Task material —

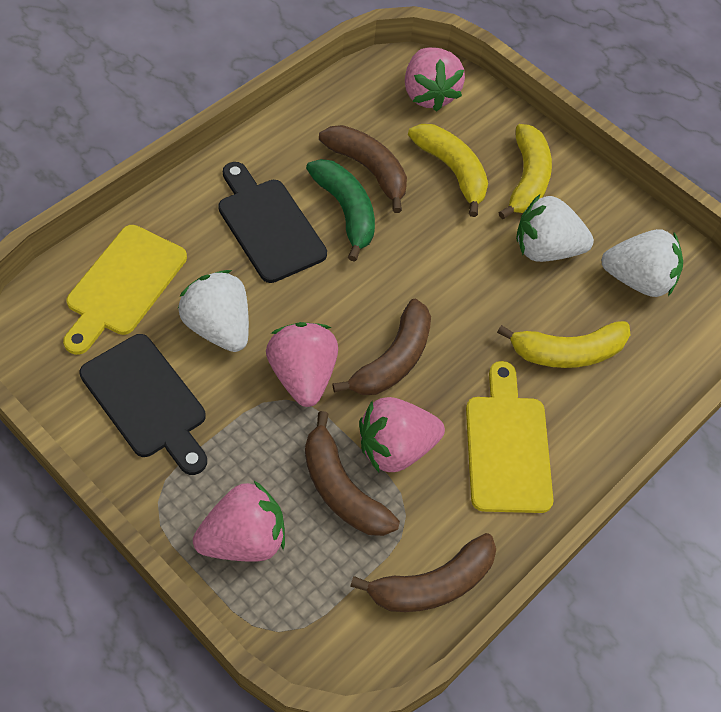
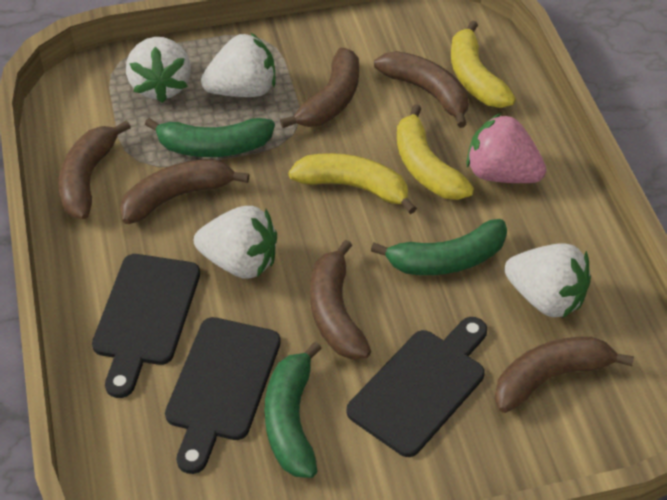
black cutting board: 2 -> 3
brown banana: 4 -> 6
green banana: 1 -> 3
pink strawberry: 4 -> 1
white strawberry: 3 -> 4
yellow cutting board: 2 -> 0

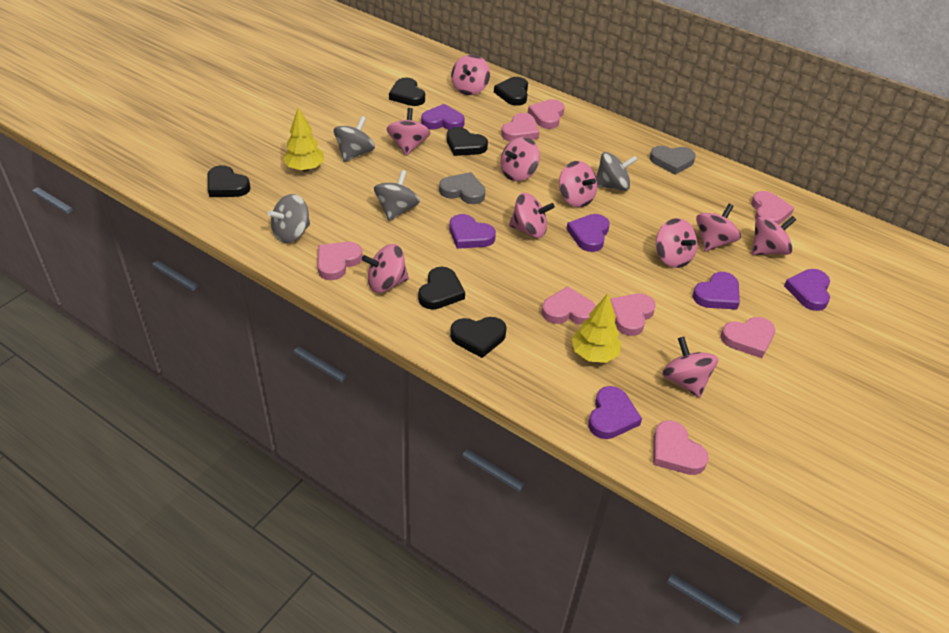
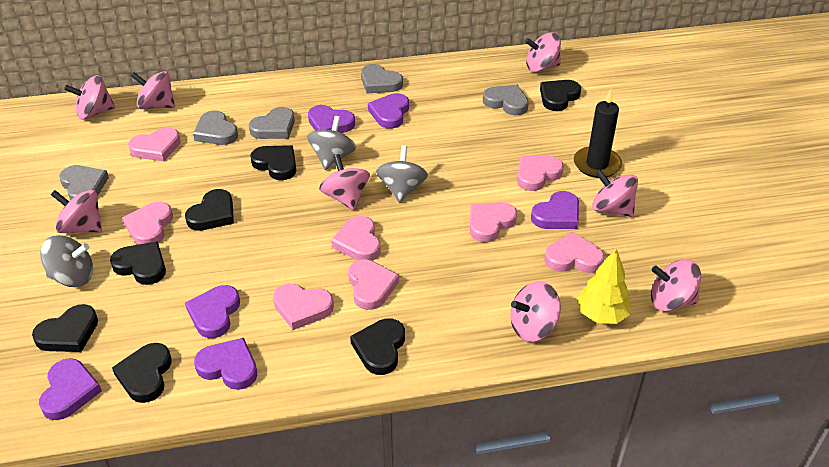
black candle: 0 -> 1
black heart: 6 -> 7
grey heart: 2 -> 5
grey spinning top: 4 -> 3
pink spinning top: 10 -> 8
yellow tree: 2 -> 1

Task item — Please copy the entries in full. Leave each image out.

Finished task —
black cutting board: 2 -> 3
brown banana: 4 -> 6
green banana: 1 -> 3
pink strawberry: 4 -> 1
white strawberry: 3 -> 4
yellow cutting board: 2 -> 0

black candle: 0 -> 1
black heart: 6 -> 7
grey heart: 2 -> 5
grey spinning top: 4 -> 3
pink spinning top: 10 -> 8
yellow tree: 2 -> 1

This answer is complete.